[Information provided — start]

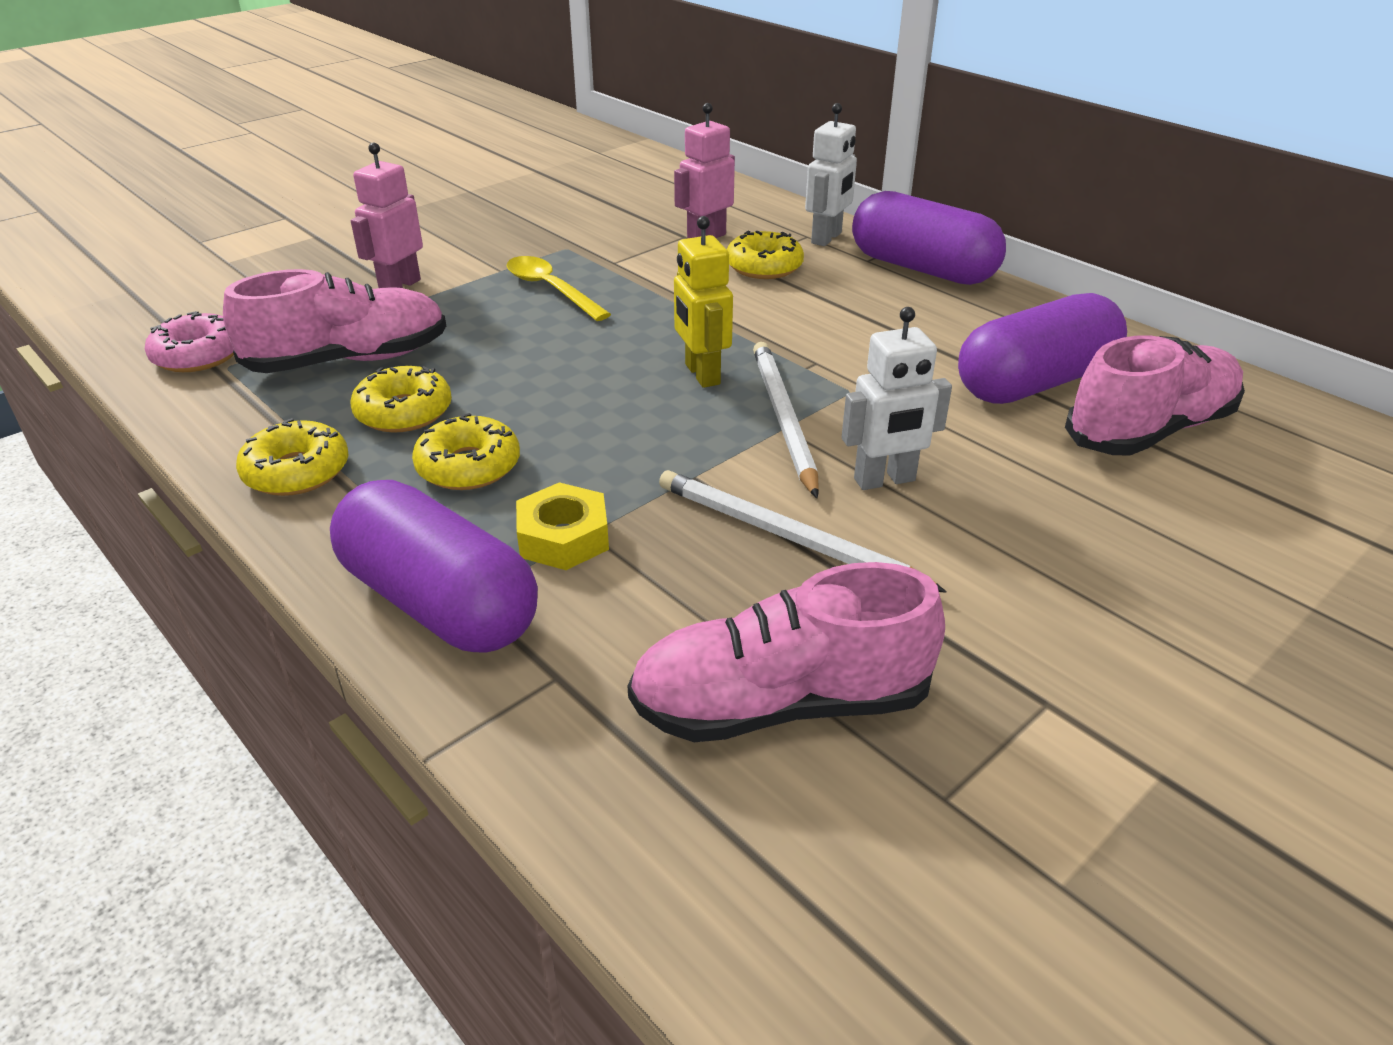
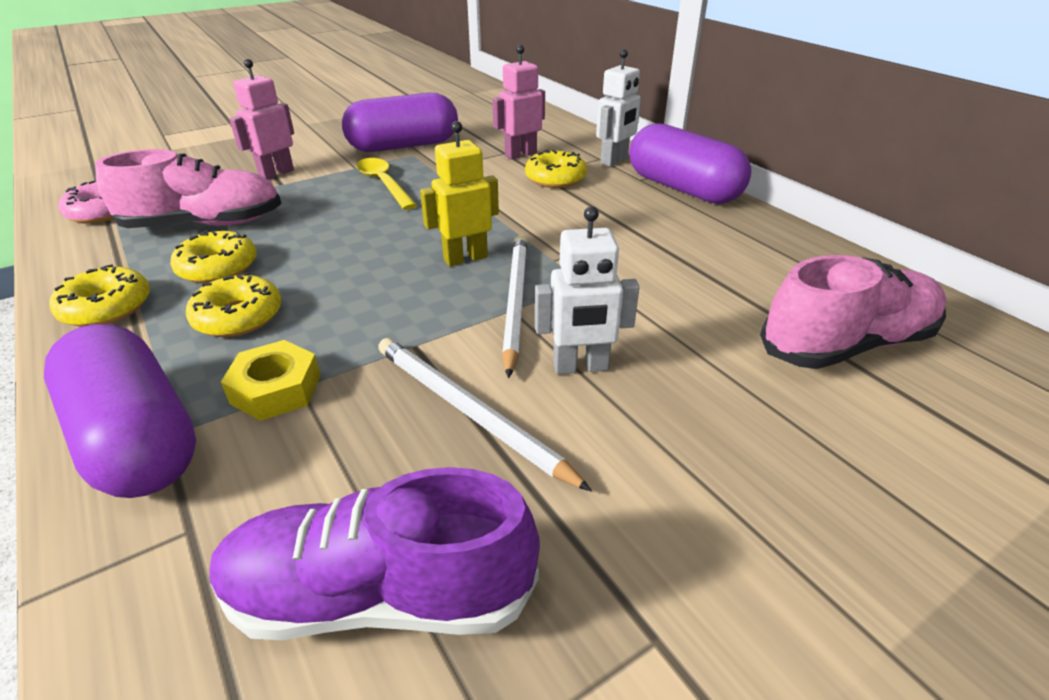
camera: 10 degrees right, 0 degrees up
(701, 374) = (465, 258): yellow robot -> yellow robot turned 75 degrees clockwise
(781, 704) = (379, 595): pink shoe -> purple shoe
(1035, 383) = (749, 290): purple capsule -> purple capsule (403, 146)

[Information provided — finish]

Transcribe the listing above verbatim. No picture belongs in the result.

=== Result of this task ===
camera: 10 degrees right, 0 degrees up
(701, 374) = (465, 258): yellow robot -> yellow robot turned 75 degrees clockwise
(781, 704) = (379, 595): pink shoe -> purple shoe
(1035, 383) = (749, 290): purple capsule -> purple capsule (403, 146)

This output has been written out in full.